_Exercise aim:_ Leave out the pictures, then output the lines of the records below from the first through the one containing "missing: grey pawn centre".

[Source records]

□ □ □ □ □

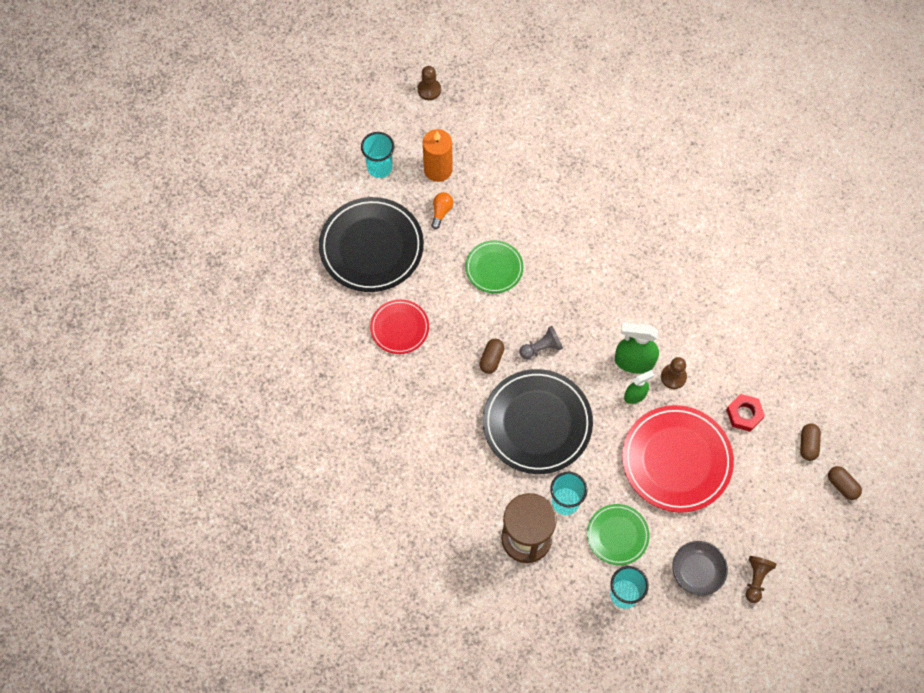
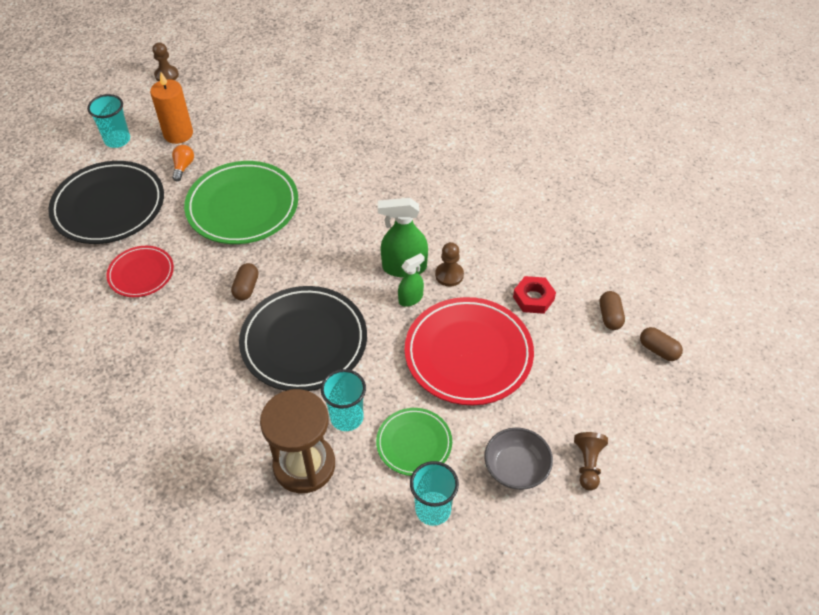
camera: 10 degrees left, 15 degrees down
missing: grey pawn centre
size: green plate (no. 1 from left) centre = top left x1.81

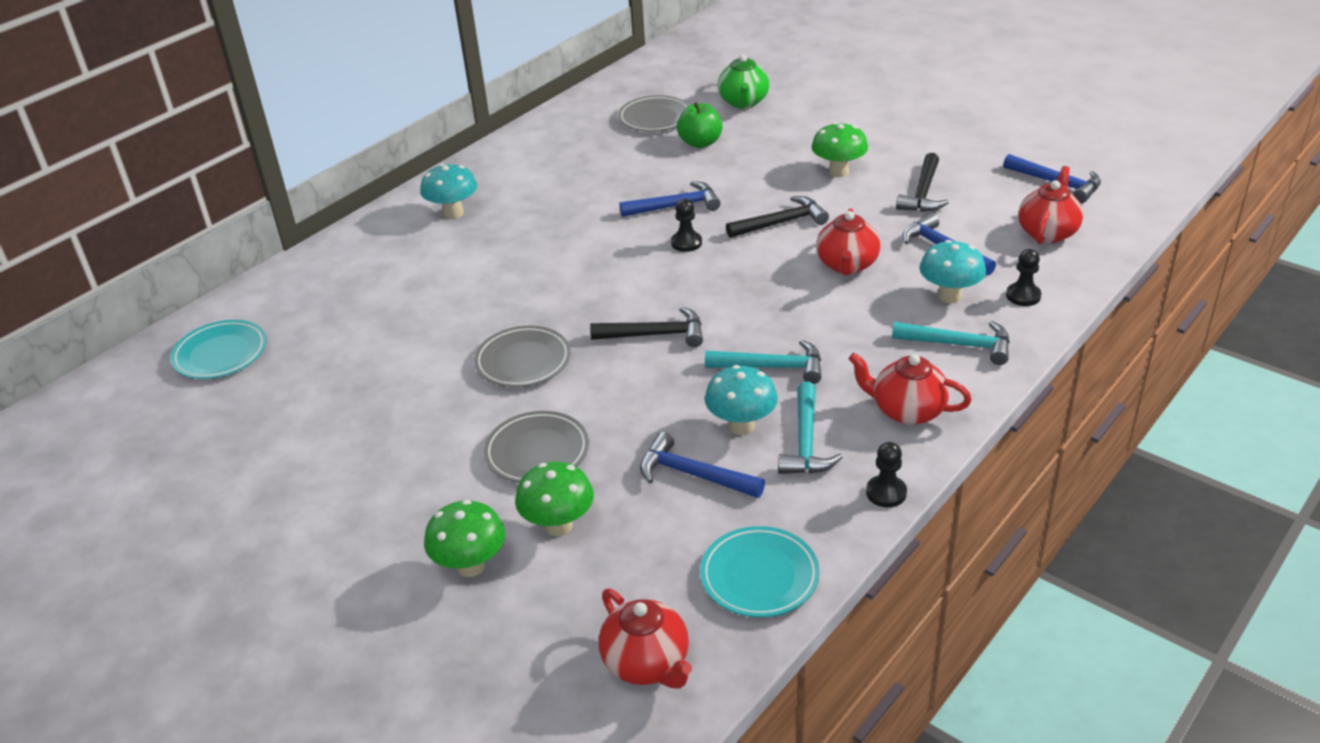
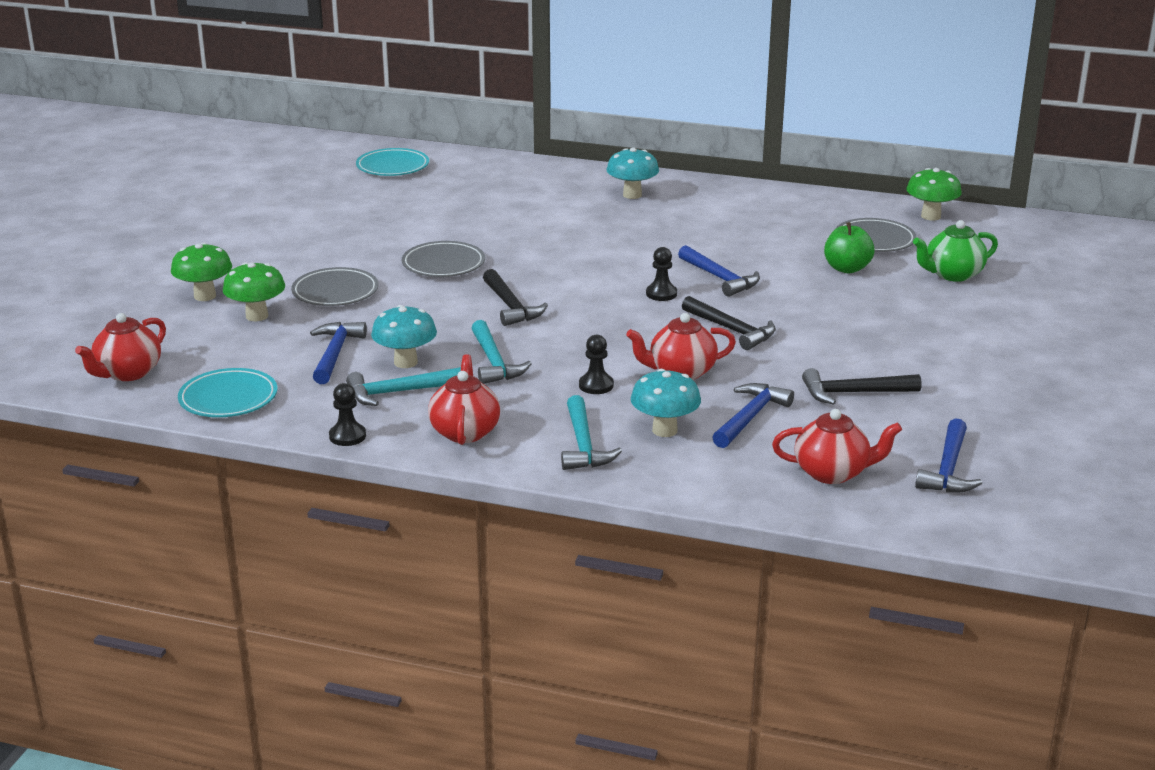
camera: 65 degrees right, 10 degrees down
relocated: green mushroom (no. 3 from left) top centre to top right; black pawn (no. 3 from left in the first image) middle right to black pawn (no. 2 from left) centre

□ □ □ □ □

_Answer for this exercise:_
camera: 10 degrees left, 15 degrees down
missing: grey pawn centre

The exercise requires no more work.